SOURCE MATERIAL>
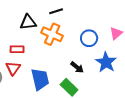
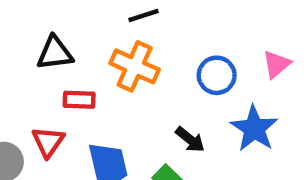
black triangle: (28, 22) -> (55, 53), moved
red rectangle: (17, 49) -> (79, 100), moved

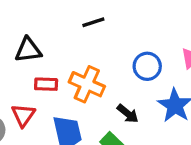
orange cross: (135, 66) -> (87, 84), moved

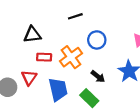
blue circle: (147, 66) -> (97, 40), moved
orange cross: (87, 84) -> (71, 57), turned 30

...

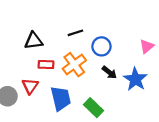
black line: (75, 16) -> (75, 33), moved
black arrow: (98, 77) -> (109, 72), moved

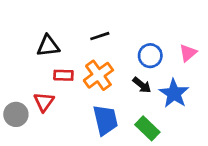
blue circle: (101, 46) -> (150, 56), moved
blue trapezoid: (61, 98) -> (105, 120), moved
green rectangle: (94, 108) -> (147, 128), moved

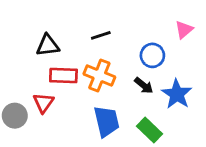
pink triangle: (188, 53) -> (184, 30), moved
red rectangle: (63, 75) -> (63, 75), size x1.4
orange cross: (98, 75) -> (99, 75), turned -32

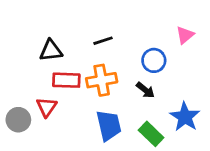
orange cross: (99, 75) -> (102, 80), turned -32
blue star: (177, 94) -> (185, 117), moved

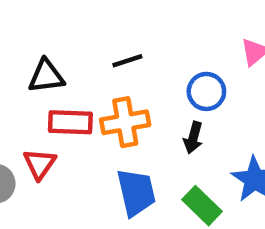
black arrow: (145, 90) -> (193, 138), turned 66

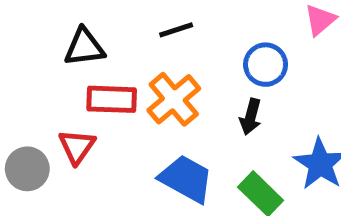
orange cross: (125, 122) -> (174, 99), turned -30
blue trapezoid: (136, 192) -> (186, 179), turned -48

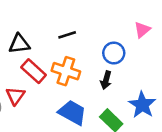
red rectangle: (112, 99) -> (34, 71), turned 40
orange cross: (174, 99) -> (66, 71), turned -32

REQUIRED ACTION> Give again the stretch of lines above from the one with "black arrow: (98, 77) -> (109, 72), moved" through the one with "orange cross: (174, 99)", both ends kept, and copy no pictures.

RESULT>
black arrow: (98, 77) -> (109, 72), moved

blue circle: (101, 46) -> (150, 56), moved
blue trapezoid: (61, 98) -> (105, 120), moved
green rectangle: (94, 108) -> (147, 128), moved

pink triangle: (188, 53) -> (184, 30), moved
red rectangle: (63, 75) -> (63, 75), size x1.4
orange cross: (98, 75) -> (99, 75), turned -32

orange cross: (99, 75) -> (102, 80), turned -32
blue star: (177, 94) -> (185, 117), moved

black arrow: (145, 90) -> (193, 138), turned 66

orange cross: (125, 122) -> (174, 99), turned -30
blue trapezoid: (136, 192) -> (186, 179), turned -48

red rectangle: (112, 99) -> (34, 71), turned 40
orange cross: (174, 99) -> (66, 71), turned -32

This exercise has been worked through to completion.